Instructions for the task >>
What is wanted is the line holding "BT1 pin TXD: D8 -> A1" and every later line through the end of the entries, set down exactly.

─── Material provided ───

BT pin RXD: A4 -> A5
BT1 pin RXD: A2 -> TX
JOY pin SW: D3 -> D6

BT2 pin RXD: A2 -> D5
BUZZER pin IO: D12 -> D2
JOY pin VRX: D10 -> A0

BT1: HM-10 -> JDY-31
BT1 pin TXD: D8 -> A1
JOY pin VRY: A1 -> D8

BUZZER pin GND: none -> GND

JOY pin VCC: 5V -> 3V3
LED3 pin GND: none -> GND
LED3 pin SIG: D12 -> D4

───

Answer to the exercise >>
BT1 pin TXD: D8 -> A1
JOY pin VRY: A1 -> D8

BUZZER pin GND: none -> GND

JOY pin VCC: 5V -> 3V3
LED3 pin GND: none -> GND
LED3 pin SIG: D12 -> D4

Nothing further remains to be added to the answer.